** TASK TO COMPLETE **
The pictures do not go in the copy. Reproduce the rest of the entries exactly.

Top of DATA LISTING

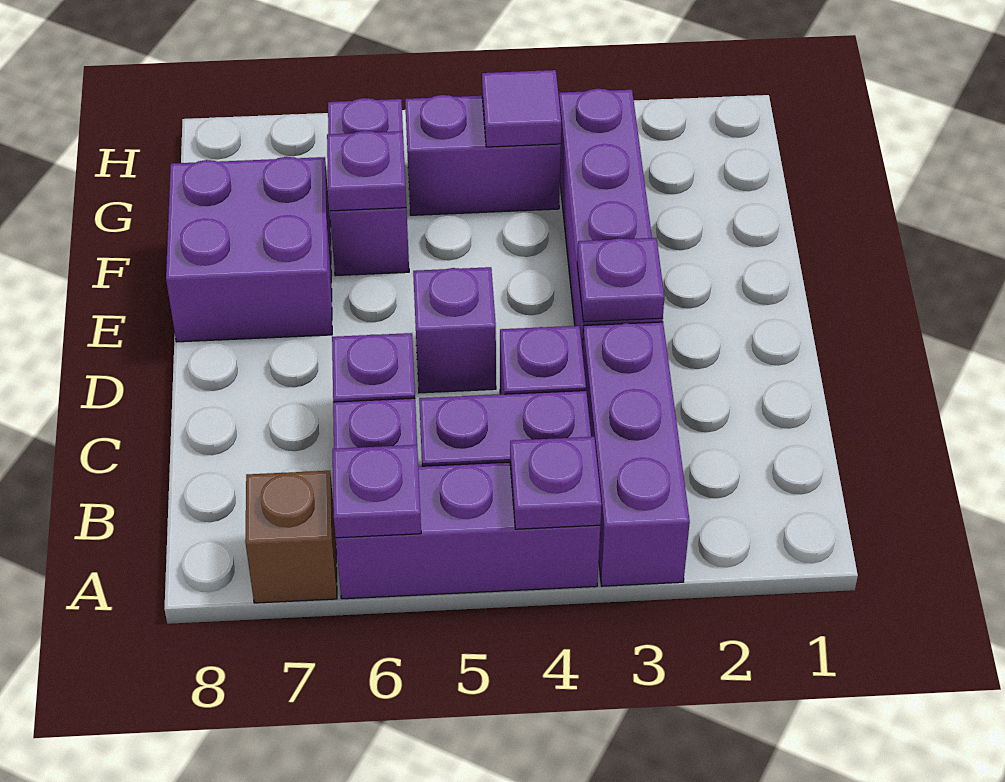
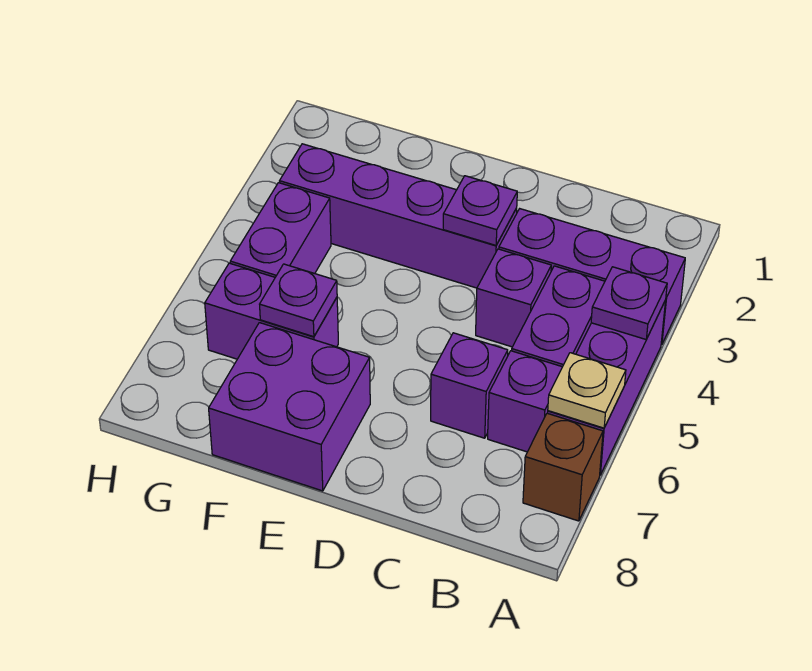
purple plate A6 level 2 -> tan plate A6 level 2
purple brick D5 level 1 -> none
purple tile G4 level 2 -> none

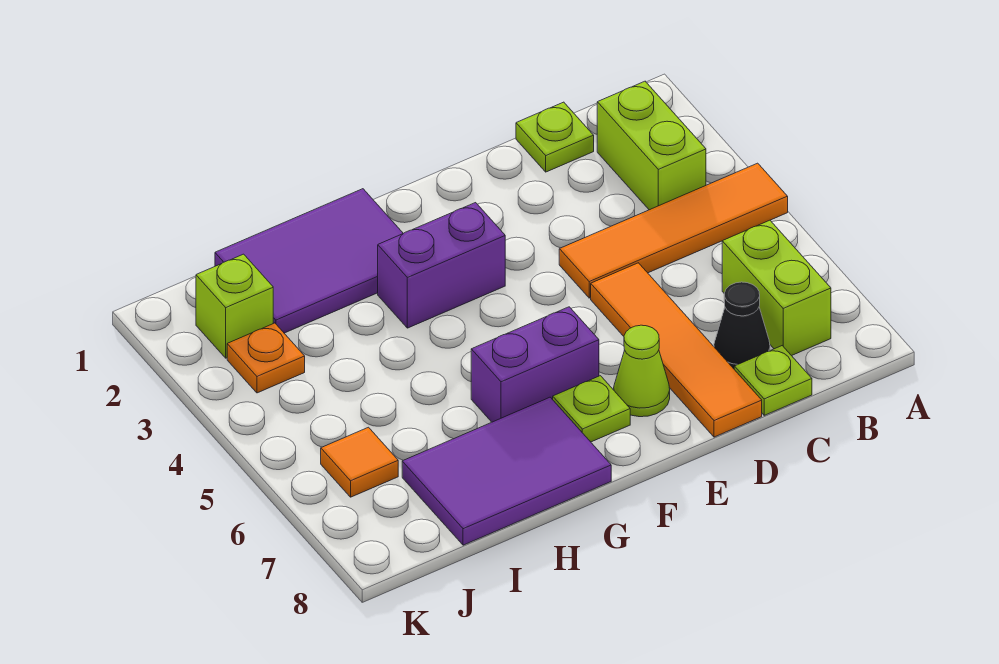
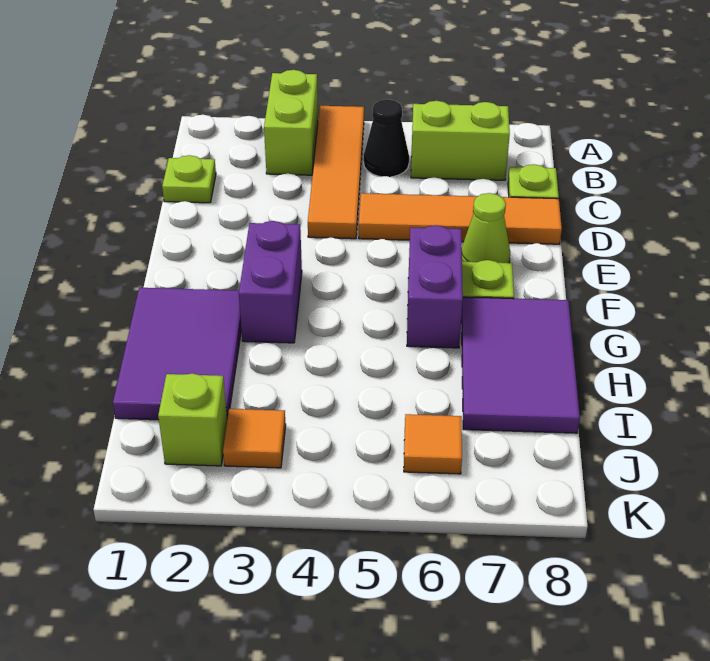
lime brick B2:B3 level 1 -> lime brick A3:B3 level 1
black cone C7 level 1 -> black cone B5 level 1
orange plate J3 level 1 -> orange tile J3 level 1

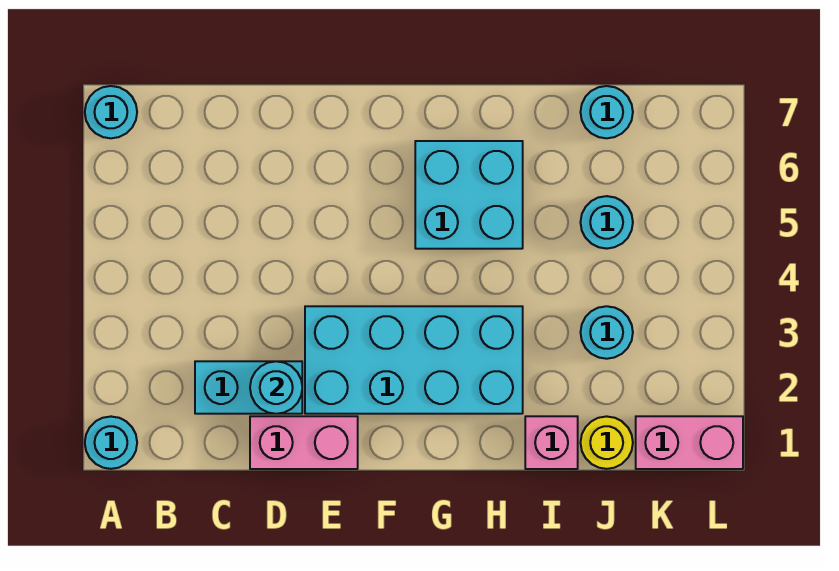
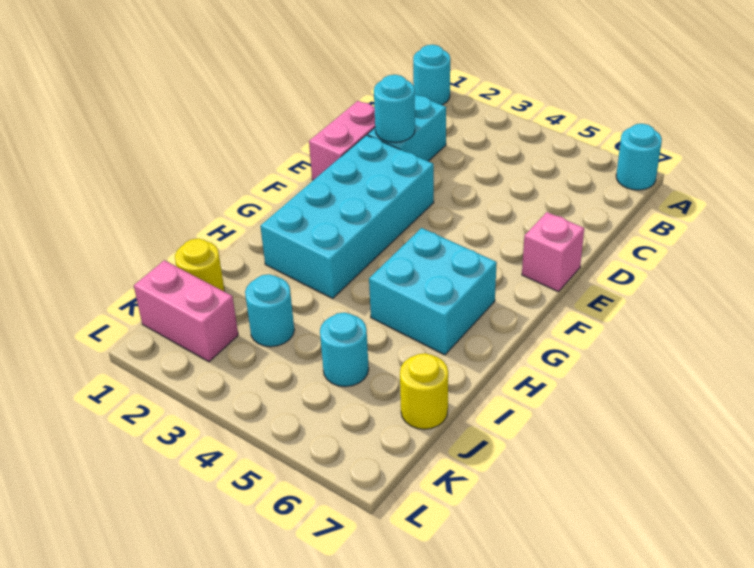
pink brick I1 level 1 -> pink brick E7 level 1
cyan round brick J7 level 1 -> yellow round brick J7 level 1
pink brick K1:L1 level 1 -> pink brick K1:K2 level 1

Bottom of DATA LISTING

** ANSWER BOX **
purple plate A6 level 2 -> tan plate A6 level 2
purple brick D5 level 1 -> none
purple tile G4 level 2 -> none

lime brick B2:B3 level 1 -> lime brick A3:B3 level 1
black cone C7 level 1 -> black cone B5 level 1
orange plate J3 level 1 -> orange tile J3 level 1

pink brick I1 level 1 -> pink brick E7 level 1
cyan round brick J7 level 1 -> yellow round brick J7 level 1
pink brick K1:L1 level 1 -> pink brick K1:K2 level 1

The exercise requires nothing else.